• **Assignment**
Each line of the listing must be transcribed exactly, except for the images, which should be excluded.

----- Data block

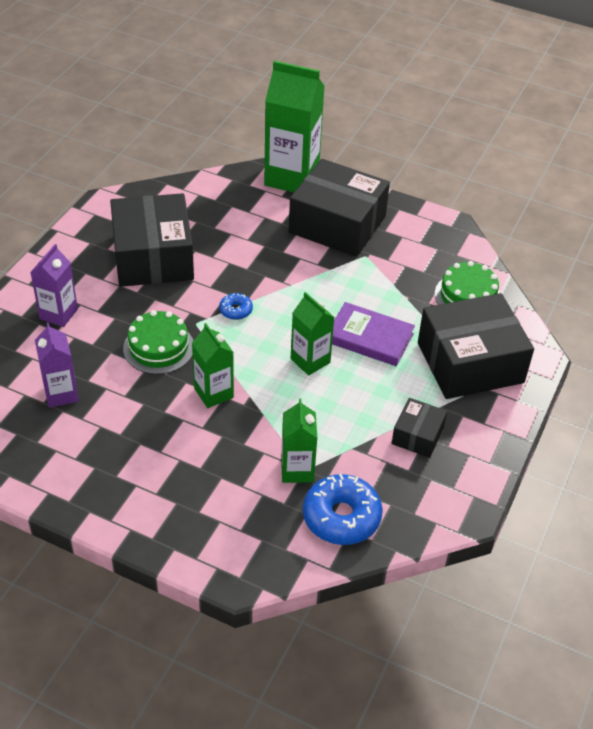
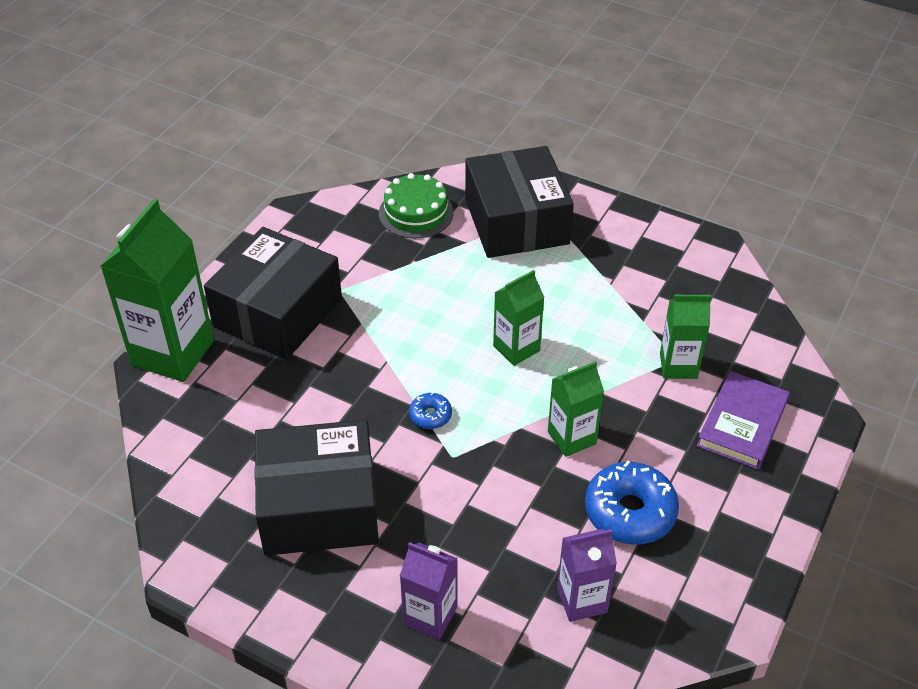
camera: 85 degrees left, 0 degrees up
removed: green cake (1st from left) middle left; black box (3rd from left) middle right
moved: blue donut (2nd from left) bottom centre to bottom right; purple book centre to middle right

----------

• **Task output**
camera: 85 degrees left, 0 degrees up
removed: green cake (1st from left) middle left; black box (3rd from left) middle right
moved: blue donut (2nd from left) bottom centre to bottom right; purple book centre to middle right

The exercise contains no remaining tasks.